What to produce: Write out every one of the rows below word for word, but leave out the pictures.

Task data:
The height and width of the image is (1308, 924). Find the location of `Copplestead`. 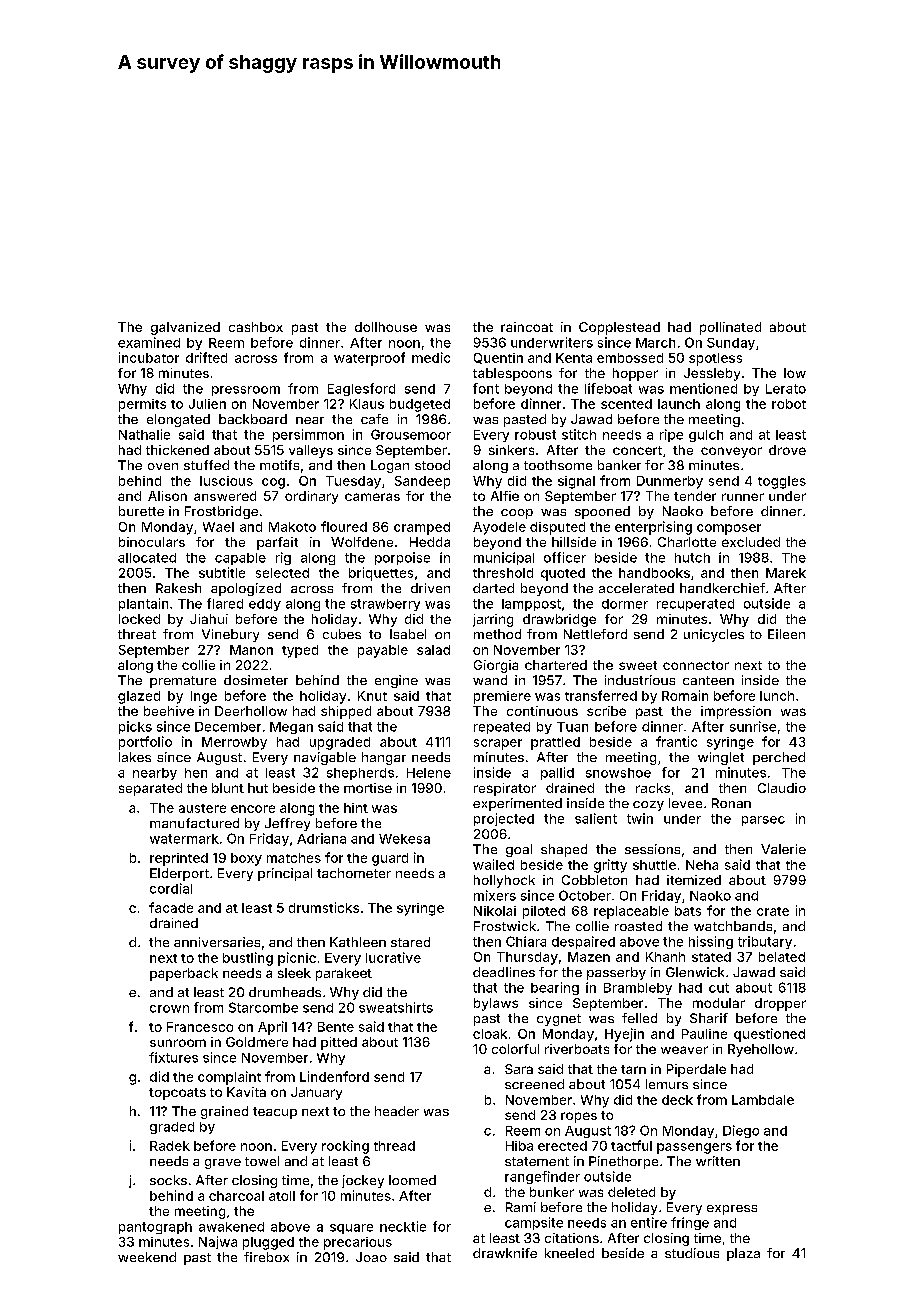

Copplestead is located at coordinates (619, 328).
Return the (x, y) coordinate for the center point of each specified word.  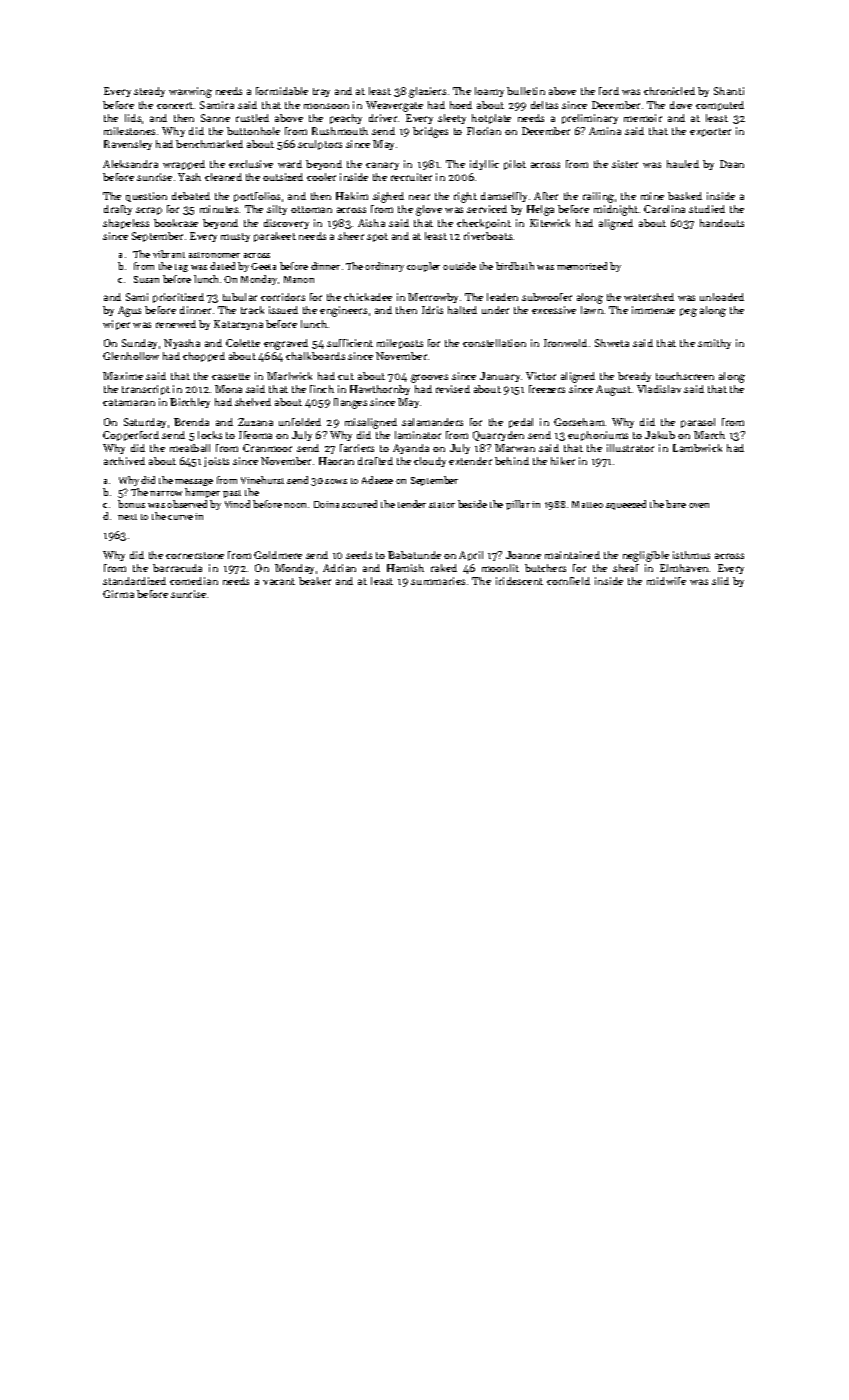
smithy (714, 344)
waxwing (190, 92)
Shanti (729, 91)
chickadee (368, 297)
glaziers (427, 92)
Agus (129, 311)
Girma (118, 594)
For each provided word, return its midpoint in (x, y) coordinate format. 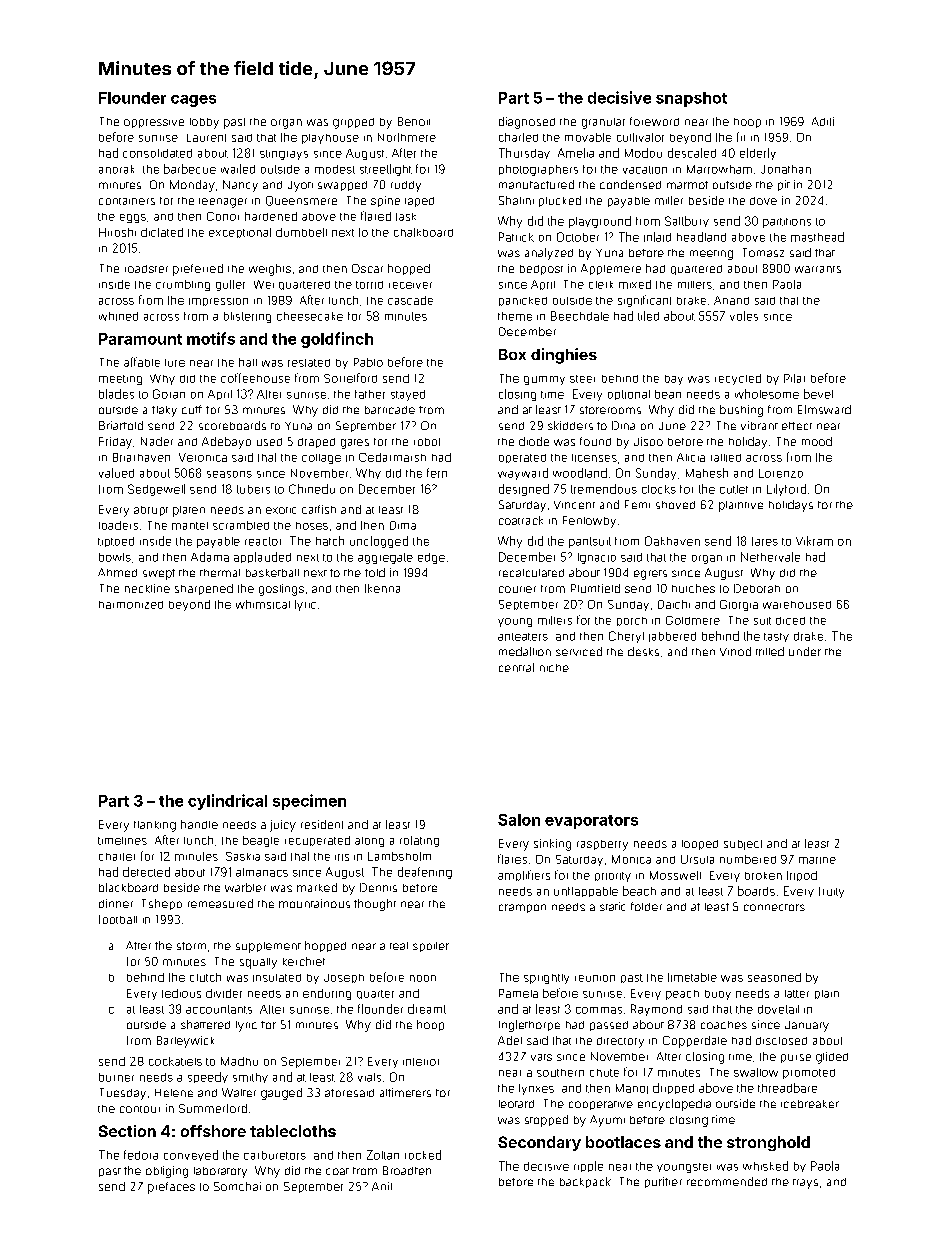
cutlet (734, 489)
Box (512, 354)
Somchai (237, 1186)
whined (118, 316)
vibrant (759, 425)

Reply to the task:
The height and width of the image is (1308, 924). Find the location of `Copplestead`. 

Copplestead is located at coordinates (619, 328).
Return the (x, y) coordinate for the center point of each specified word.  
smithy (714, 344)
waxwing (190, 92)
Shanti (729, 91)
chickadee (368, 297)
glaziers (427, 92)
Agus (129, 311)
Girma (118, 594)
For each provided word, return its midpoint in (x, y) coordinate format. 
cutlet (734, 489)
Box (512, 354)
Somchai (237, 1186)
whined (118, 316)
vibrant (759, 425)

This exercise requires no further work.